[[ Given information, beginning ]]

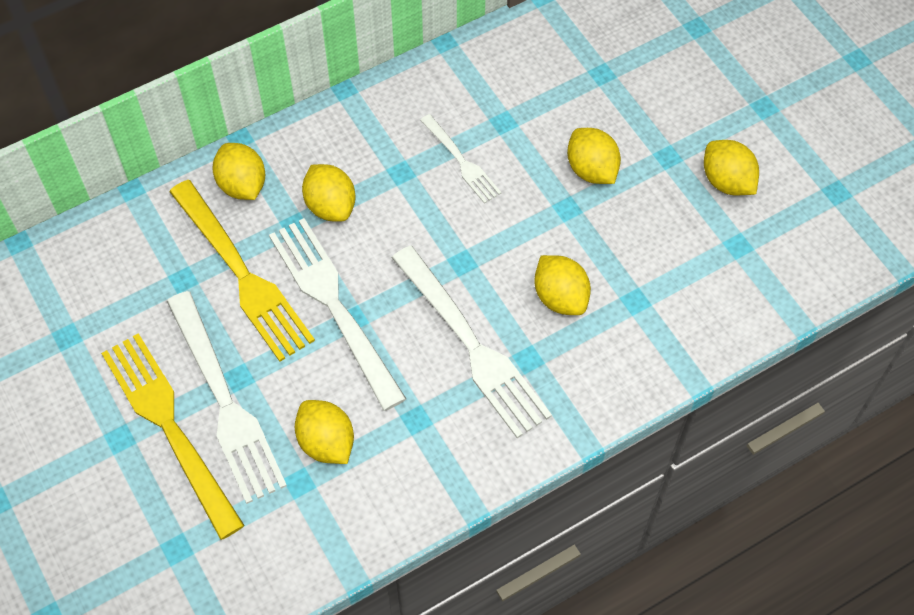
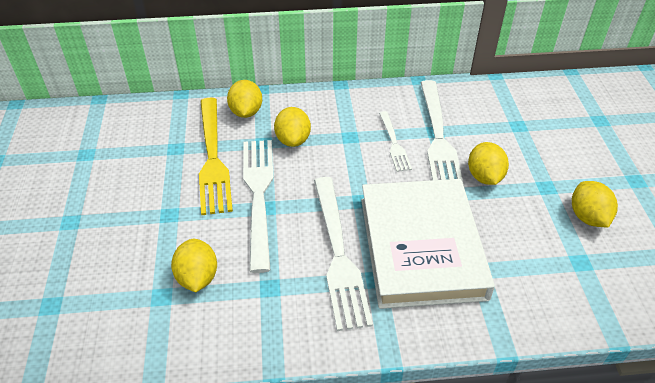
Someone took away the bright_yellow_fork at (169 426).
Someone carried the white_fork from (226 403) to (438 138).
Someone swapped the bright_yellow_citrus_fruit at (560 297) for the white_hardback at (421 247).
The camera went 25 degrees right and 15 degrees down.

[[ Given information, end ]]

Print the listing verbatim; no pictures.

Someone took away the bright_yellow_fork at (169 426).
Someone carried the white_fork from (226 403) to (438 138).
Someone swapped the bright_yellow_citrus_fruit at (560 297) for the white_hardback at (421 247).
The camera went 25 degrees right and 15 degrees down.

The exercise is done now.